§ DATASET SECTION
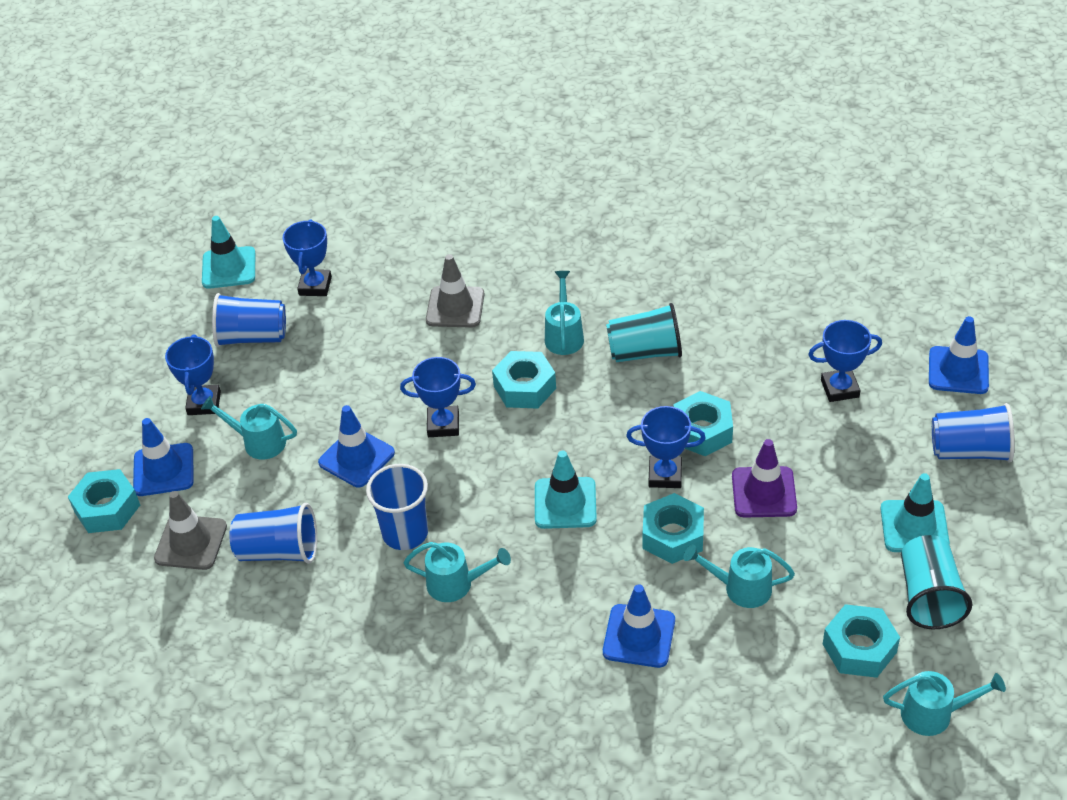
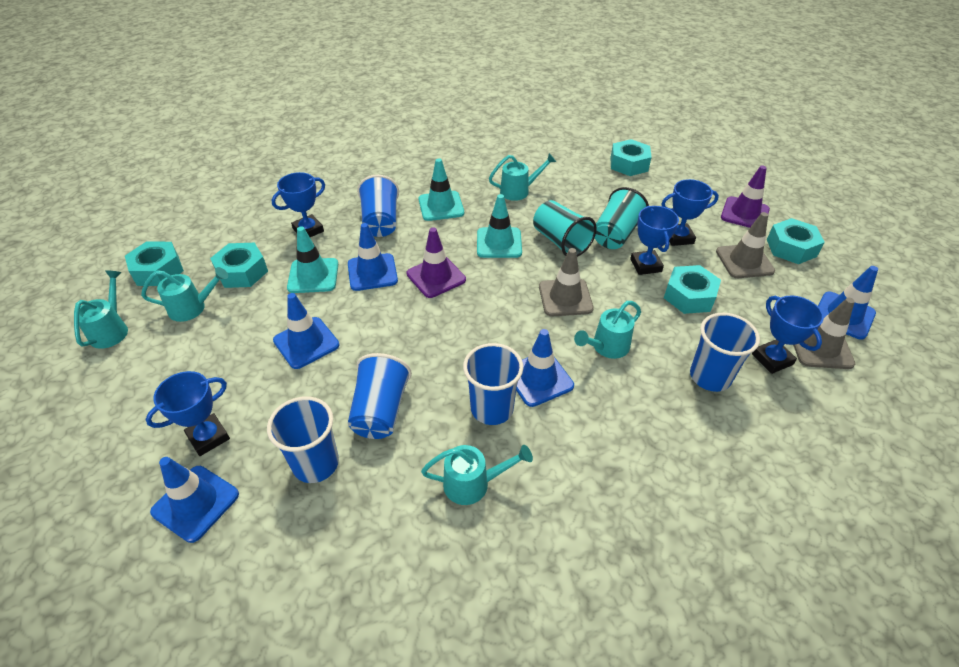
blue cup: 4 -> 5
blue traffic cone: 4 -> 5
grey traffic cone: 2 -> 3
purple traffic cone: 1 -> 2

§ AIM OF THE EXERCISE
Reply with every line of the listing that has the string "traffic".

§ SOLVED PROBLEM
blue traffic cone: 4 -> 5
grey traffic cone: 2 -> 3
purple traffic cone: 1 -> 2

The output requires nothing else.